> **Work item**
Count every line below that contains "pink", then give that count and nothing else.

> **Provided entries**
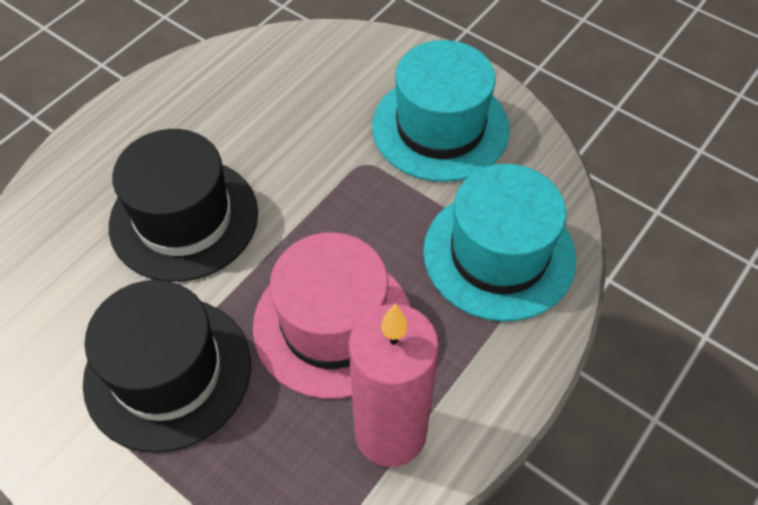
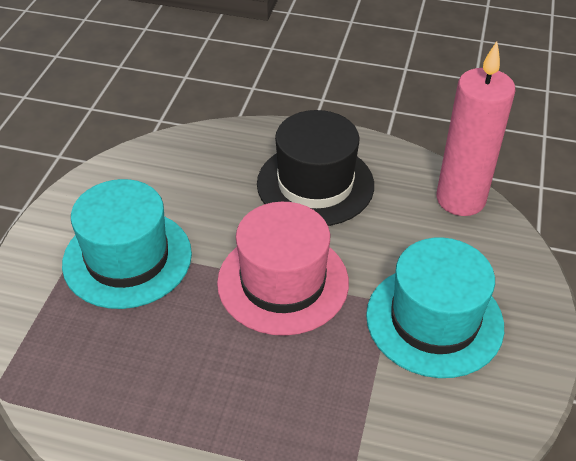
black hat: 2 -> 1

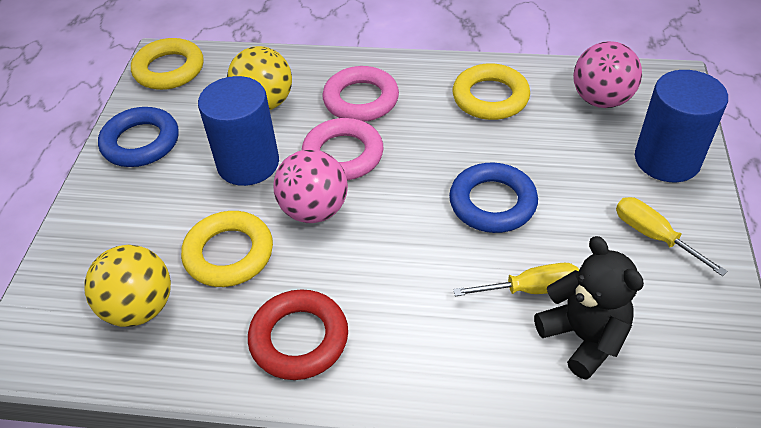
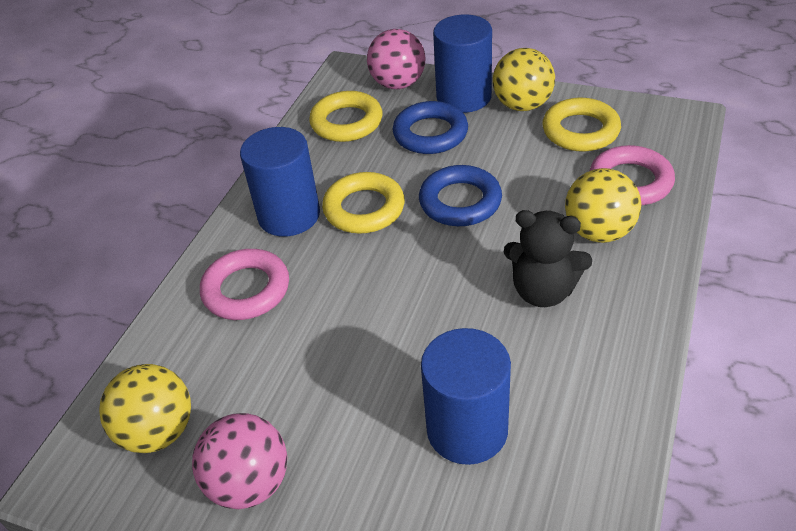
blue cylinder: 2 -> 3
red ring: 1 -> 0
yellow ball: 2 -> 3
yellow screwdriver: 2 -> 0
...
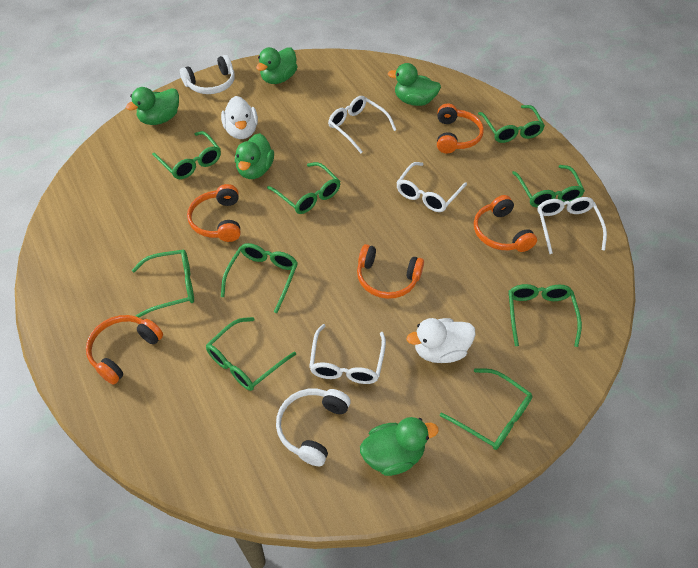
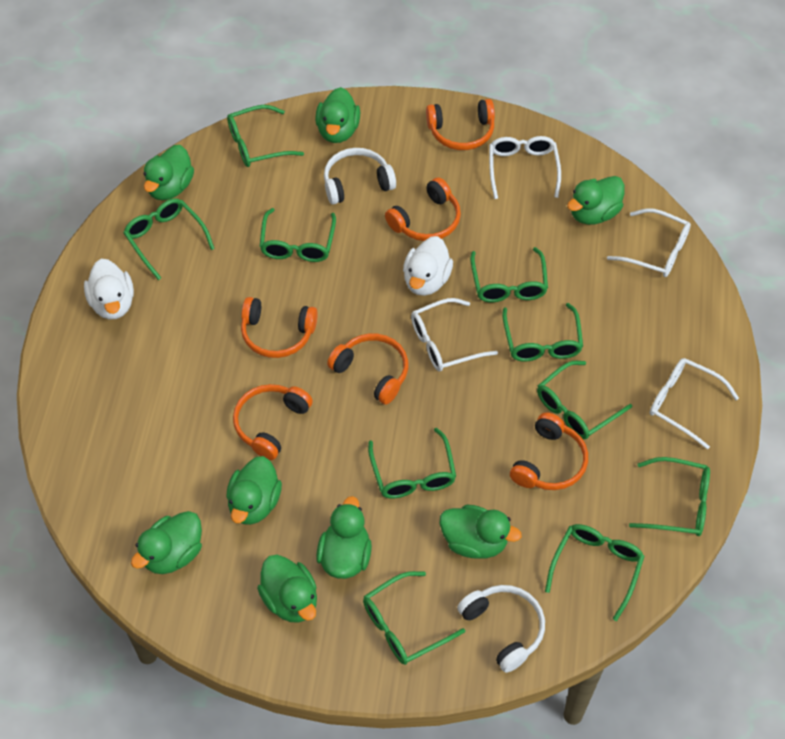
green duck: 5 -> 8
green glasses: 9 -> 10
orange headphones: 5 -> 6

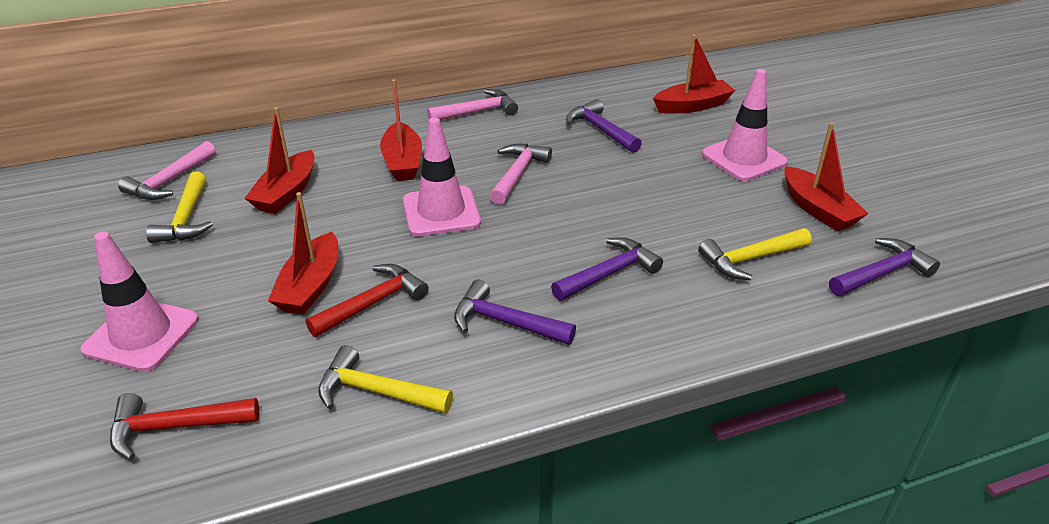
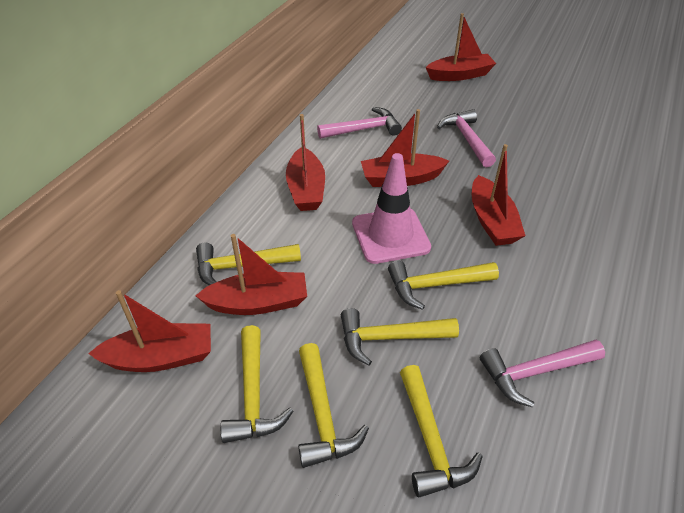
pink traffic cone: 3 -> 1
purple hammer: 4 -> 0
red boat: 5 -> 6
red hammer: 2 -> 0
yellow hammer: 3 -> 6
--
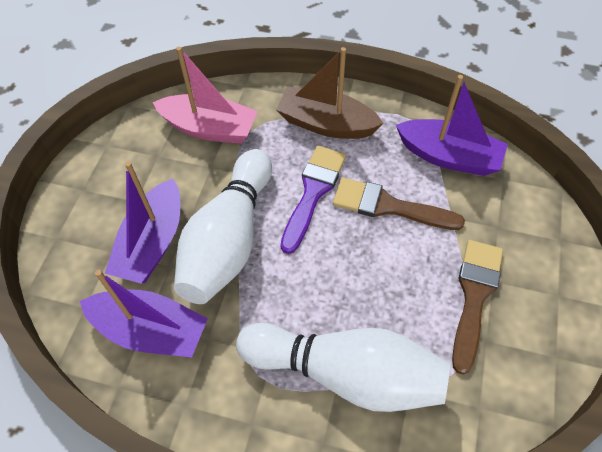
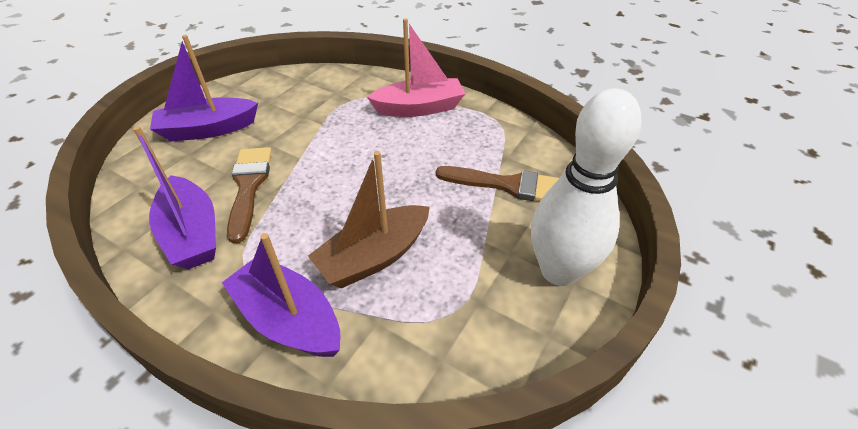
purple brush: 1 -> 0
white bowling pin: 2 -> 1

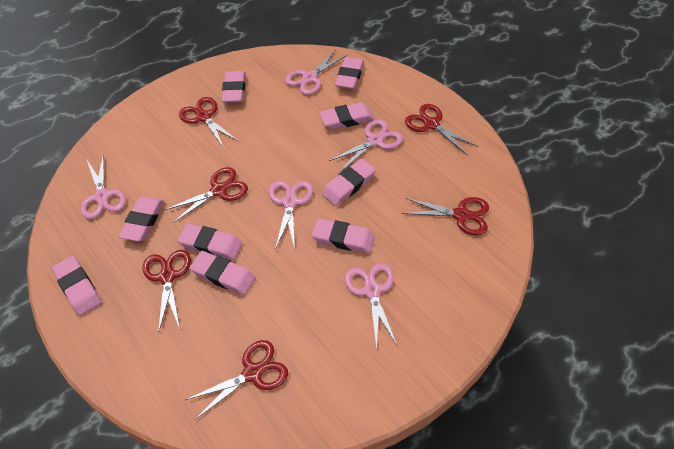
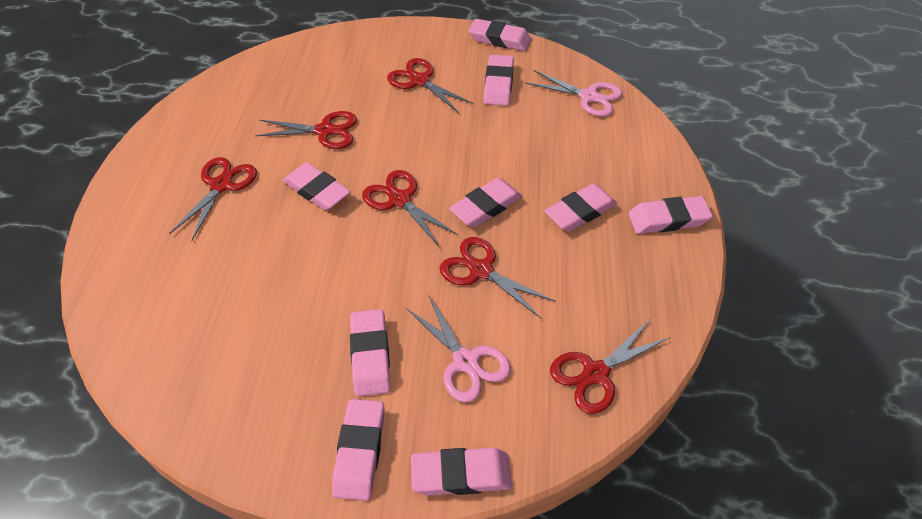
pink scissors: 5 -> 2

> **Reply**
2